PROBLEM TO WORK ON -> Write out exactly every line from the one containing "DRIVER2 pin ENA: TX -> 2" through the final line of the material below, both included. Pictures are to be skipped.

DATA SHOWN ->
=== Section Start ===

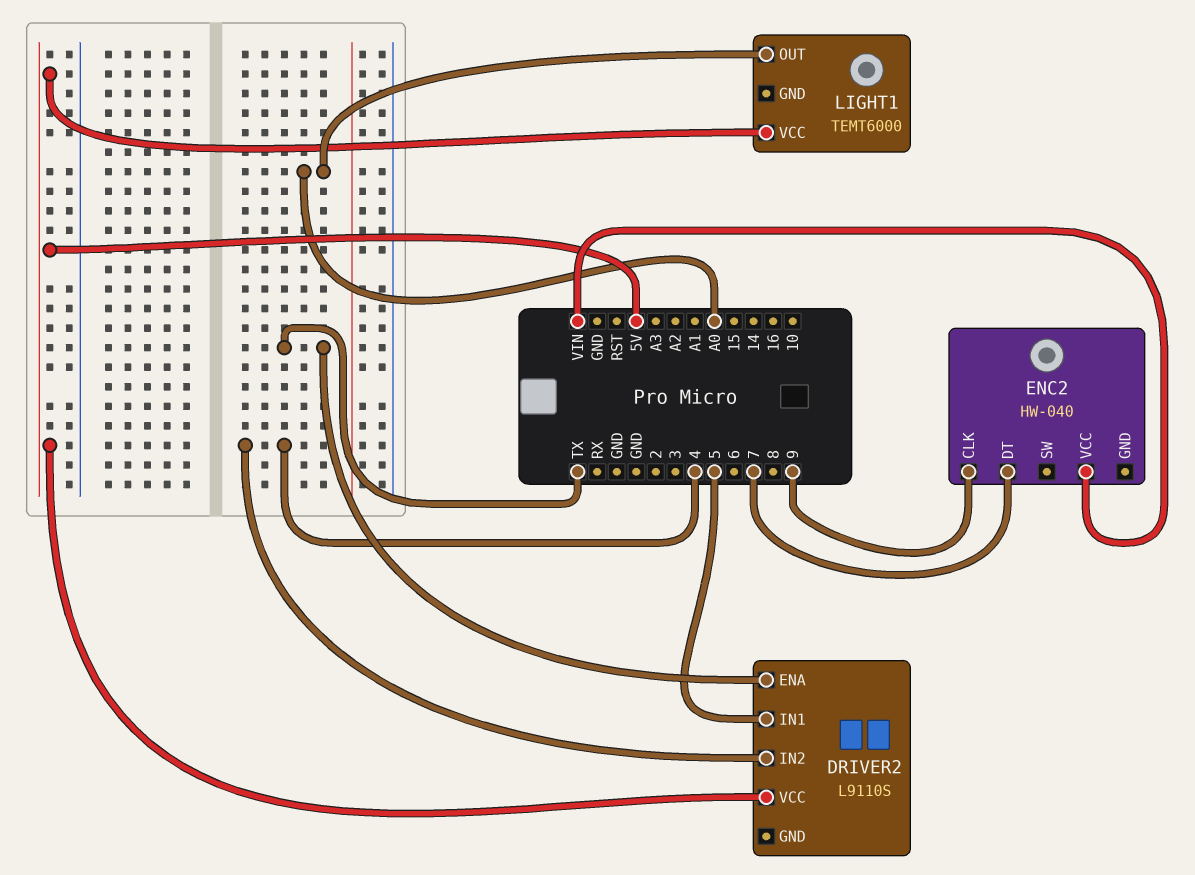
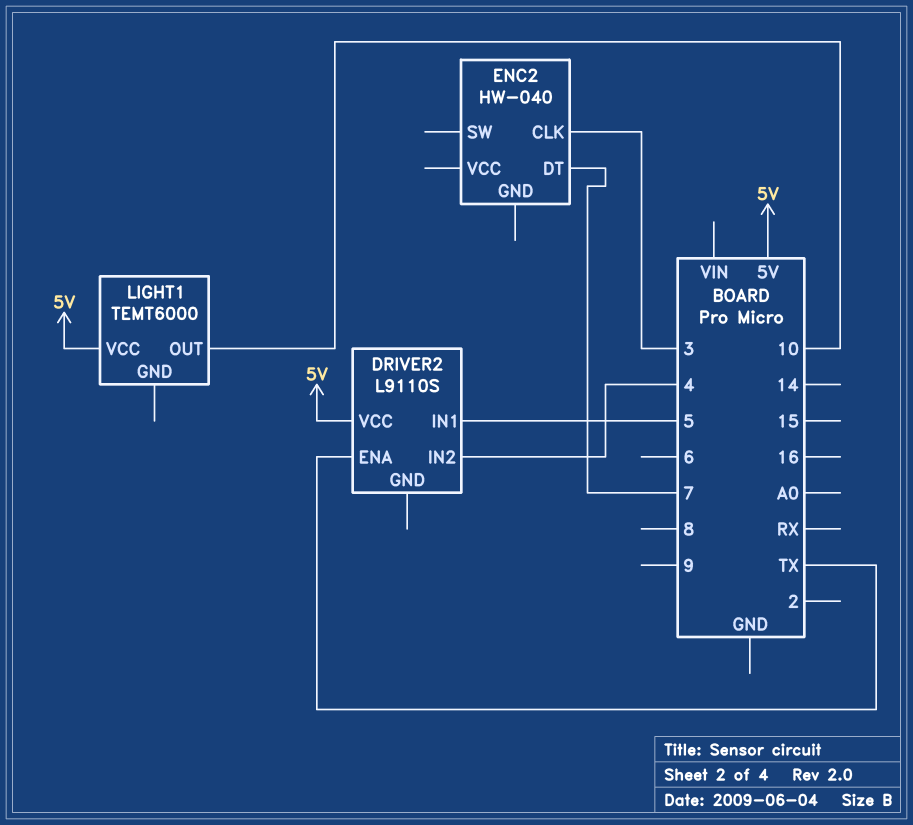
ENC2 pin CLK: 9 -> 3
ENC2 pin VCC: VIN -> none
LIGHT1 pin OUT: A0 -> 10

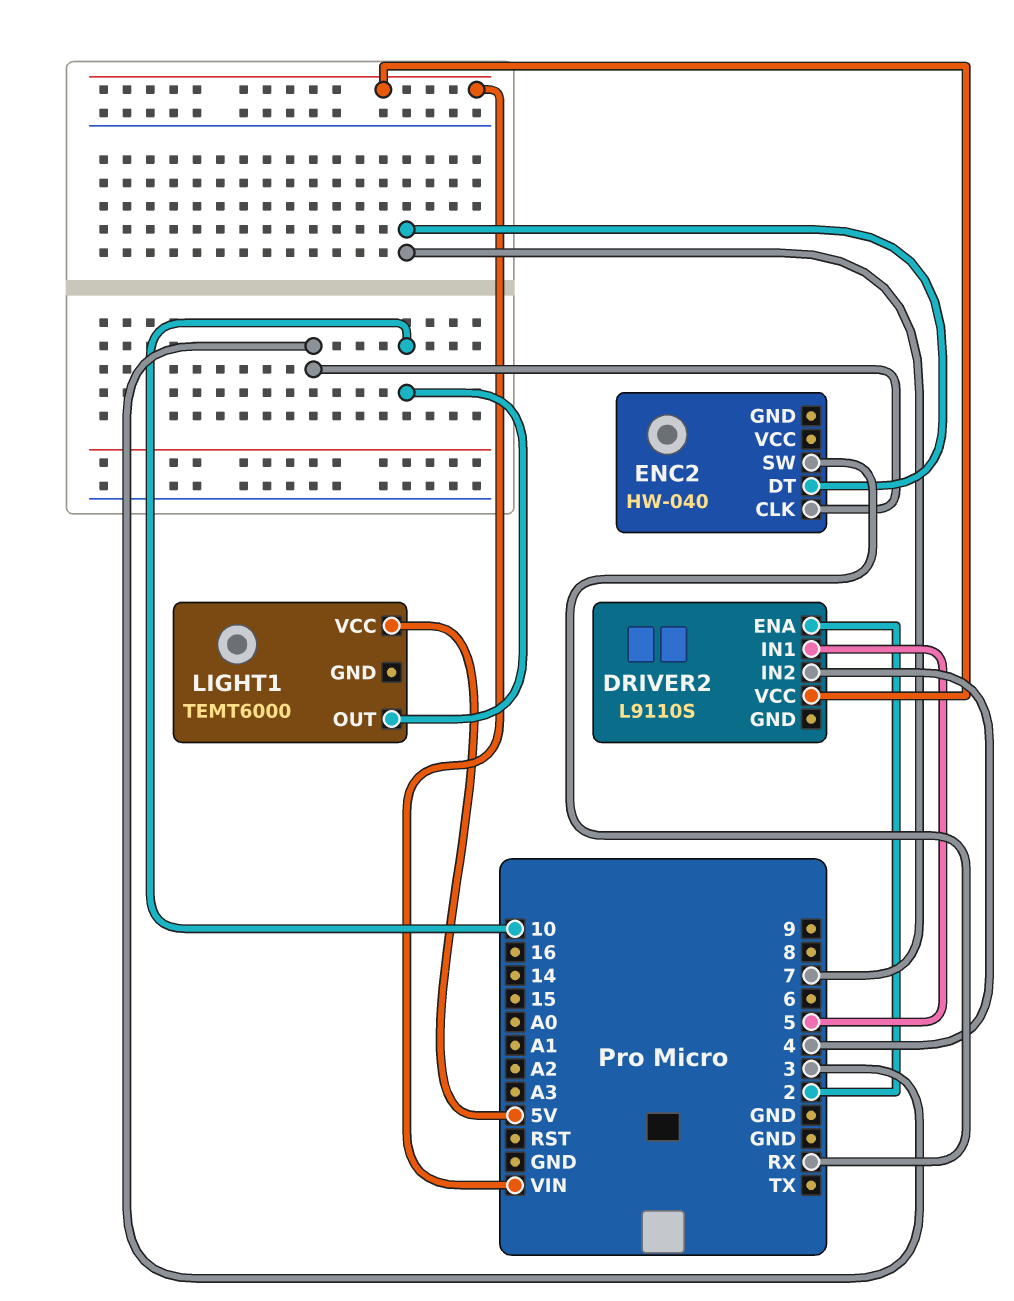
DRIVER2 pin ENA: TX -> 2
DRIVER2 pin VCC: 5V -> VIN
ENC2 pin SW: none -> RX

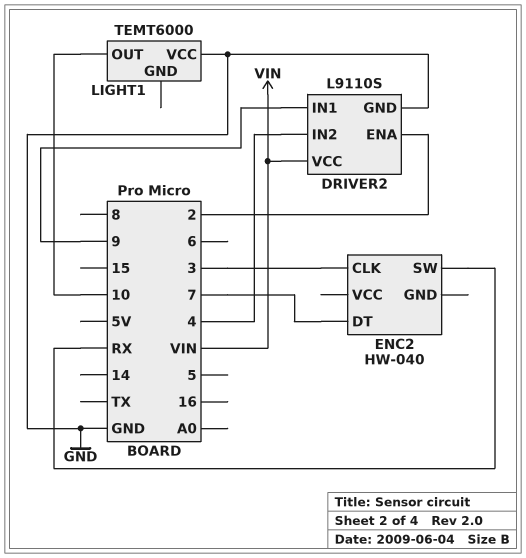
DRIVER2 pin GND: none -> GND
DRIVER2 pin IN1: 5 -> 9
LIGHT1 pin VCC: 5V -> GND

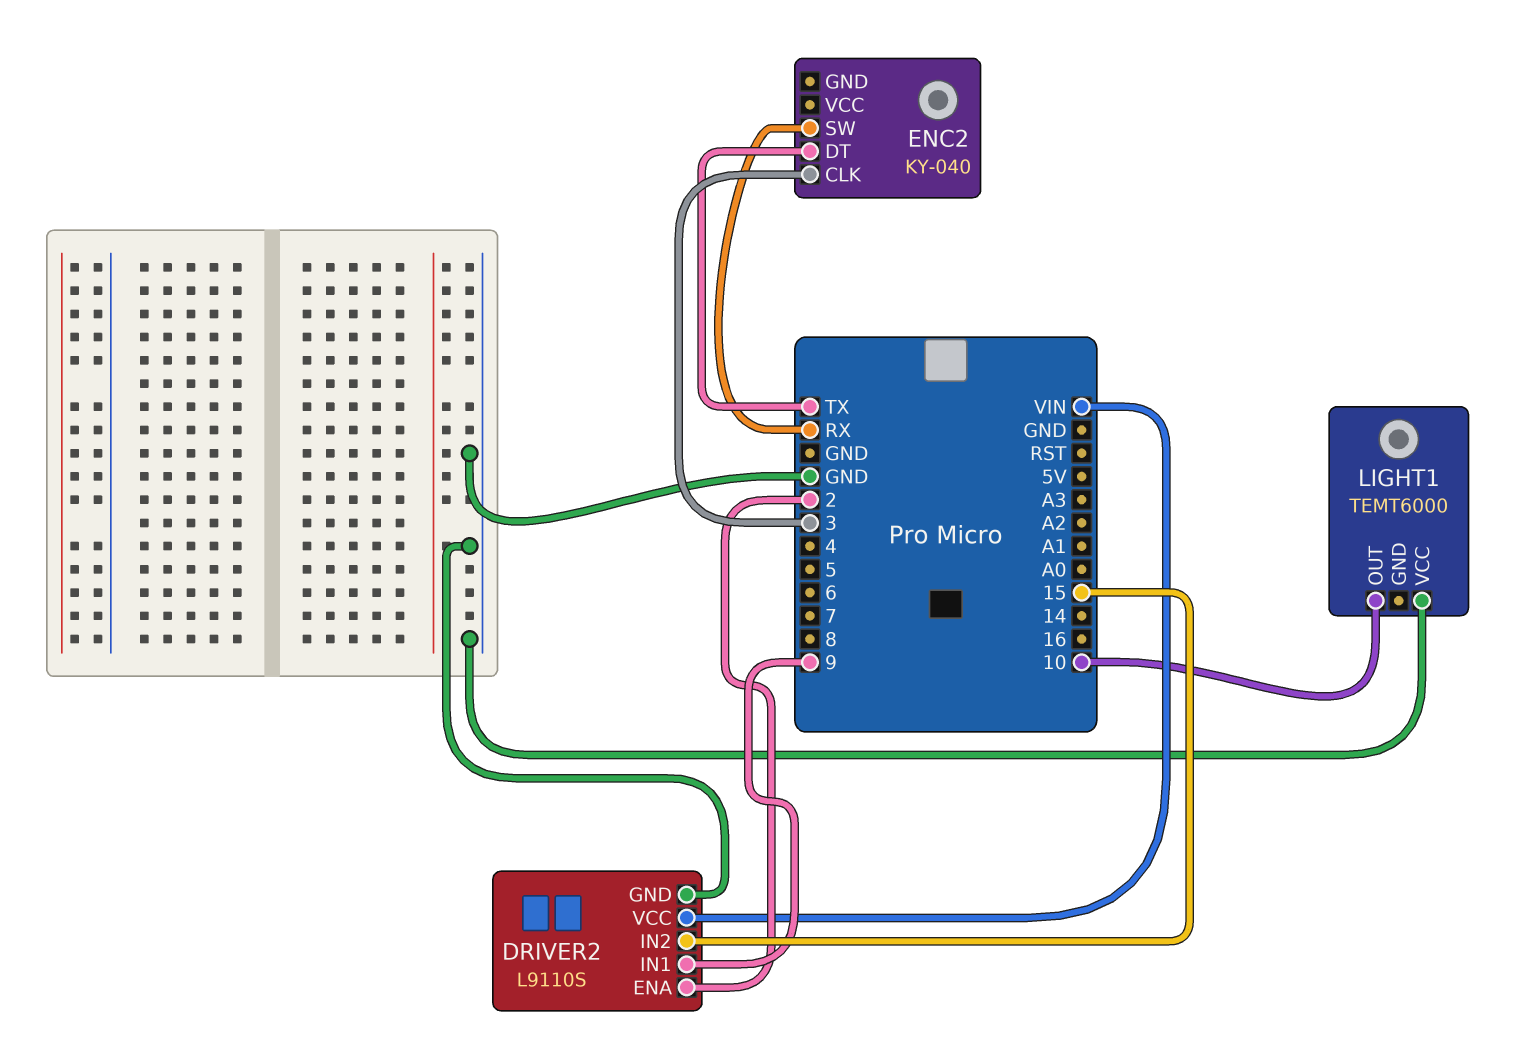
DRIVER2 pin IN2: 4 -> 15
ENC2: HW-040 -> KY-040
ENC2 pin DT: 7 -> TX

=== Section End ===

ANSWER ->
DRIVER2 pin ENA: TX -> 2
DRIVER2 pin VCC: 5V -> VIN
ENC2 pin SW: none -> RX

DRIVER2 pin GND: none -> GND
DRIVER2 pin IN1: 5 -> 9
LIGHT1 pin VCC: 5V -> GND

DRIVER2 pin IN2: 4 -> 15
ENC2: HW-040 -> KY-040
ENC2 pin DT: 7 -> TX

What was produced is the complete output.